### PROBLEM DESCRIPTION
Output all of the listing, leaving every line exactly as written.

### TASK DATA
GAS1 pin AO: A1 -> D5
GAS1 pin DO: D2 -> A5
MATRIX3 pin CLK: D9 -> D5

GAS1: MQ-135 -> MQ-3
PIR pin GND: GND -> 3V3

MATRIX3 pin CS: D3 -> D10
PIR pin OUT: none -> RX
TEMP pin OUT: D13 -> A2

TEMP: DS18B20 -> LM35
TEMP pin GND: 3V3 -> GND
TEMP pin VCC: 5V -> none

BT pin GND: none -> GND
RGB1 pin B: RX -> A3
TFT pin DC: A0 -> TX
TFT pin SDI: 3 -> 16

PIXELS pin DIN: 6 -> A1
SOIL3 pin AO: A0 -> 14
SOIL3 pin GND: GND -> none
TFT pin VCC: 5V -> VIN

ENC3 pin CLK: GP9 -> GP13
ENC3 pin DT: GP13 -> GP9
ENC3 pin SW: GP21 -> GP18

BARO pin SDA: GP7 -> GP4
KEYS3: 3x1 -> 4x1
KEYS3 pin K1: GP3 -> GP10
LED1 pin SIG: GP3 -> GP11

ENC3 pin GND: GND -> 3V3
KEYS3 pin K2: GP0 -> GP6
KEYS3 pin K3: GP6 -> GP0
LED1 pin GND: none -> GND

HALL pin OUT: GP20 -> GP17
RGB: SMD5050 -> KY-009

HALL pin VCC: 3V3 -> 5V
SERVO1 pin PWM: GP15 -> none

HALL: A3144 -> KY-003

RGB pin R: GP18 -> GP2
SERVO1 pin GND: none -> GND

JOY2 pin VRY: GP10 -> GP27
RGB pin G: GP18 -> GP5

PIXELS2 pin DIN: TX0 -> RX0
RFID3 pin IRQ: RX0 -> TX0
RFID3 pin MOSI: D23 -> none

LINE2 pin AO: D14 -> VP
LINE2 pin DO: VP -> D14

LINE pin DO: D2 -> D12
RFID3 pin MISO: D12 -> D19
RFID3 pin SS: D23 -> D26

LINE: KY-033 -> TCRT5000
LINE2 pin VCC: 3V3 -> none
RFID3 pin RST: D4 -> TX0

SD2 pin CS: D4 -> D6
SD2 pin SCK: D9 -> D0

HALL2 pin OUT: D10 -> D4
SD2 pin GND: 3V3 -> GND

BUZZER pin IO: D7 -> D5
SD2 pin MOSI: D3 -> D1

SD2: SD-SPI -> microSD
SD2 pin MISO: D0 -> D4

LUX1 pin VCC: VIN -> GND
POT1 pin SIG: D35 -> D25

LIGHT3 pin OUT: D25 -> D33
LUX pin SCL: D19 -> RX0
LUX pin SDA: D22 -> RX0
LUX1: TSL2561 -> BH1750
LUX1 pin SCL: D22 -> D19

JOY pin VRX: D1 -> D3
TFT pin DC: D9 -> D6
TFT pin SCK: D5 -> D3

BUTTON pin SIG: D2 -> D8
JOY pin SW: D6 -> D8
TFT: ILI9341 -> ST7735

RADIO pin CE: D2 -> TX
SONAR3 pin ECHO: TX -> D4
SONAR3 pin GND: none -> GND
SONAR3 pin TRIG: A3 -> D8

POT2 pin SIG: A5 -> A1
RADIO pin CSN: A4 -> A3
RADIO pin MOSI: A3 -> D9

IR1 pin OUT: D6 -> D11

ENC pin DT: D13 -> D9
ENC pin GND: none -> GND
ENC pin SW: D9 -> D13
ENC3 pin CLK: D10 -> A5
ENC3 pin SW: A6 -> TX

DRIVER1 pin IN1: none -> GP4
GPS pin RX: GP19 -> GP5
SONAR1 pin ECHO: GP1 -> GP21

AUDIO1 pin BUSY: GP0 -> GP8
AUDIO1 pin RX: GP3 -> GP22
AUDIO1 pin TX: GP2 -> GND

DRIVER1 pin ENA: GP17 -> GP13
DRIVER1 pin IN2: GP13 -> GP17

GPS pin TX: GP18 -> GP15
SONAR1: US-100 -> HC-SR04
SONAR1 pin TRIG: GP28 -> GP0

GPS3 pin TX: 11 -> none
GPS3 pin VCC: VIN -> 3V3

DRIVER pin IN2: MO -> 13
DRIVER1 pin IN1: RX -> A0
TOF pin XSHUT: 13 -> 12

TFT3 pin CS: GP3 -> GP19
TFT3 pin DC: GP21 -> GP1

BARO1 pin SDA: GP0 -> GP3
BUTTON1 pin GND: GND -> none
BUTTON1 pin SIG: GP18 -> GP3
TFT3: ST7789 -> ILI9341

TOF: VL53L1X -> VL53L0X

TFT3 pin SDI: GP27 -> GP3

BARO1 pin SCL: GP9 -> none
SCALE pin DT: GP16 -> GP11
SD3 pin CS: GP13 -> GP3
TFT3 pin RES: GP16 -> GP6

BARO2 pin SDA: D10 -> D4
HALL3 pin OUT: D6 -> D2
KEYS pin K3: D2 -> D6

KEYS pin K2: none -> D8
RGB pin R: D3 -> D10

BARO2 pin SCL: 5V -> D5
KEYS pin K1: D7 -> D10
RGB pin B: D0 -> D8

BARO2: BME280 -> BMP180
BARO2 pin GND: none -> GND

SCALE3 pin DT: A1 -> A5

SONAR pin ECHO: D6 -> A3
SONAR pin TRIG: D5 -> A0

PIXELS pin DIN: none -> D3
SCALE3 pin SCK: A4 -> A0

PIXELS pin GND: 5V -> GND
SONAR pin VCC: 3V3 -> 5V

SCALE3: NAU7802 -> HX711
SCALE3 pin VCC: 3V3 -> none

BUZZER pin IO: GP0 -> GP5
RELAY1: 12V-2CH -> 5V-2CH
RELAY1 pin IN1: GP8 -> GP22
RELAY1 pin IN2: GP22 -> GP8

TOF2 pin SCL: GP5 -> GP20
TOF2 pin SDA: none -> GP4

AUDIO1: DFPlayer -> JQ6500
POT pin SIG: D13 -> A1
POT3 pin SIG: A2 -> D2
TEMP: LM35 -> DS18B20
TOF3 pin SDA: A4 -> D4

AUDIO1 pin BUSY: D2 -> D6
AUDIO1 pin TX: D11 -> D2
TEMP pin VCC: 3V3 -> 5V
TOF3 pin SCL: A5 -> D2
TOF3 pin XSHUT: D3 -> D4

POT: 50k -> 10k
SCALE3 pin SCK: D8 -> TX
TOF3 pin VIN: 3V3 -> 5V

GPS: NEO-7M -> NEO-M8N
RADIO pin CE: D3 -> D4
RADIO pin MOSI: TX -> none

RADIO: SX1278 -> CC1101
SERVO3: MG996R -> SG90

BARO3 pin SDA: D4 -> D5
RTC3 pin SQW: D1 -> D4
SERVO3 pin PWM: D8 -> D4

### WRITTEN RESPONSE
GAS1 pin AO: A1 -> D5
GAS1 pin DO: D2 -> A5
MATRIX3 pin CLK: D9 -> D5

GAS1: MQ-135 -> MQ-3
PIR pin GND: GND -> 3V3

MATRIX3 pin CS: D3 -> D10
PIR pin OUT: none -> RX
TEMP pin OUT: D13 -> A2

TEMP: DS18B20 -> LM35
TEMP pin GND: 3V3 -> GND
TEMP pin VCC: 5V -> none

BT pin GND: none -> GND
RGB1 pin B: RX -> A3
TFT pin DC: A0 -> TX
TFT pin SDI: 3 -> 16

PIXELS pin DIN: 6 -> A1
SOIL3 pin AO: A0 -> 14
SOIL3 pin GND: GND -> none
TFT pin VCC: 5V -> VIN

ENC3 pin CLK: GP9 -> GP13
ENC3 pin DT: GP13 -> GP9
ENC3 pin SW: GP21 -> GP18

BARO pin SDA: GP7 -> GP4
KEYS3: 3x1 -> 4x1
KEYS3 pin K1: GP3 -> GP10
LED1 pin SIG: GP3 -> GP11

ENC3 pin GND: GND -> 3V3
KEYS3 pin K2: GP0 -> GP6
KEYS3 pin K3: GP6 -> GP0
LED1 pin GND: none -> GND

HALL pin OUT: GP20 -> GP17
RGB: SMD5050 -> KY-009

HALL pin VCC: 3V3 -> 5V
SERVO1 pin PWM: GP15 -> none

HALL: A3144 -> KY-003

RGB pin R: GP18 -> GP2
SERVO1 pin GND: none -> GND

JOY2 pin VRY: GP10 -> GP27
RGB pin G: GP18 -> GP5

PIXELS2 pin DIN: TX0 -> RX0
RFID3 pin IRQ: RX0 -> TX0
RFID3 pin MOSI: D23 -> none

LINE2 pin AO: D14 -> VP
LINE2 pin DO: VP -> D14

LINE pin DO: D2 -> D12
RFID3 pin MISO: D12 -> D19
RFID3 pin SS: D23 -> D26

LINE: KY-033 -> TCRT5000
LINE2 pin VCC: 3V3 -> none
RFID3 pin RST: D4 -> TX0

SD2 pin CS: D4 -> D6
SD2 pin SCK: D9 -> D0

HALL2 pin OUT: D10 -> D4
SD2 pin GND: 3V3 -> GND

BUZZER pin IO: D7 -> D5
SD2 pin MOSI: D3 -> D1

SD2: SD-SPI -> microSD
SD2 pin MISO: D0 -> D4

LUX1 pin VCC: VIN -> GND
POT1 pin SIG: D35 -> D25

LIGHT3 pin OUT: D25 -> D33
LUX pin SCL: D19 -> RX0
LUX pin SDA: D22 -> RX0
LUX1: TSL2561 -> BH1750
LUX1 pin SCL: D22 -> D19

JOY pin VRX: D1 -> D3
TFT pin DC: D9 -> D6
TFT pin SCK: D5 -> D3

BUTTON pin SIG: D2 -> D8
JOY pin SW: D6 -> D8
TFT: ILI9341 -> ST7735

RADIO pin CE: D2 -> TX
SONAR3 pin ECHO: TX -> D4
SONAR3 pin GND: none -> GND
SONAR3 pin TRIG: A3 -> D8

POT2 pin SIG: A5 -> A1
RADIO pin CSN: A4 -> A3
RADIO pin MOSI: A3 -> D9

IR1 pin OUT: D6 -> D11

ENC pin DT: D13 -> D9
ENC pin GND: none -> GND
ENC pin SW: D9 -> D13
ENC3 pin CLK: D10 -> A5
ENC3 pin SW: A6 -> TX

DRIVER1 pin IN1: none -> GP4
GPS pin RX: GP19 -> GP5
SONAR1 pin ECHO: GP1 -> GP21

AUDIO1 pin BUSY: GP0 -> GP8
AUDIO1 pin RX: GP3 -> GP22
AUDIO1 pin TX: GP2 -> GND

DRIVER1 pin ENA: GP17 -> GP13
DRIVER1 pin IN2: GP13 -> GP17

GPS pin TX: GP18 -> GP15
SONAR1: US-100 -> HC-SR04
SONAR1 pin TRIG: GP28 -> GP0

GPS3 pin TX: 11 -> none
GPS3 pin VCC: VIN -> 3V3

DRIVER pin IN2: MO -> 13
DRIVER1 pin IN1: RX -> A0
TOF pin XSHUT: 13 -> 12

TFT3 pin CS: GP3 -> GP19
TFT3 pin DC: GP21 -> GP1

BARO1 pin SDA: GP0 -> GP3
BUTTON1 pin GND: GND -> none
BUTTON1 pin SIG: GP18 -> GP3
TFT3: ST7789 -> ILI9341

TOF: VL53L1X -> VL53L0X

TFT3 pin SDI: GP27 -> GP3

BARO1 pin SCL: GP9 -> none
SCALE pin DT: GP16 -> GP11
SD3 pin CS: GP13 -> GP3
TFT3 pin RES: GP16 -> GP6

BARO2 pin SDA: D10 -> D4
HALL3 pin OUT: D6 -> D2
KEYS pin K3: D2 -> D6

KEYS pin K2: none -> D8
RGB pin R: D3 -> D10

BARO2 pin SCL: 5V -> D5
KEYS pin K1: D7 -> D10
RGB pin B: D0 -> D8

BARO2: BME280 -> BMP180
BARO2 pin GND: none -> GND

SCALE3 pin DT: A1 -> A5

SONAR pin ECHO: D6 -> A3
SONAR pin TRIG: D5 -> A0

PIXELS pin DIN: none -> D3
SCALE3 pin SCK: A4 -> A0

PIXELS pin GND: 5V -> GND
SONAR pin VCC: 3V3 -> 5V

SCALE3: NAU7802 -> HX711
SCALE3 pin VCC: 3V3 -> none

BUZZER pin IO: GP0 -> GP5
RELAY1: 12V-2CH -> 5V-2CH
RELAY1 pin IN1: GP8 -> GP22
RELAY1 pin IN2: GP22 -> GP8

TOF2 pin SCL: GP5 -> GP20
TOF2 pin SDA: none -> GP4

AUDIO1: DFPlayer -> JQ6500
POT pin SIG: D13 -> A1
POT3 pin SIG: A2 -> D2
TEMP: LM35 -> DS18B20
TOF3 pin SDA: A4 -> D4

AUDIO1 pin BUSY: D2 -> D6
AUDIO1 pin TX: D11 -> D2
TEMP pin VCC: 3V3 -> 5V
TOF3 pin SCL: A5 -> D2
TOF3 pin XSHUT: D3 -> D4

POT: 50k -> 10k
SCALE3 pin SCK: D8 -> TX
TOF3 pin VIN: 3V3 -> 5V

GPS: NEO-7M -> NEO-M8N
RADIO pin CE: D3 -> D4
RADIO pin MOSI: TX -> none

RADIO: SX1278 -> CC1101
SERVO3: MG996R -> SG90

BARO3 pin SDA: D4 -> D5
RTC3 pin SQW: D1 -> D4
SERVO3 pin PWM: D8 -> D4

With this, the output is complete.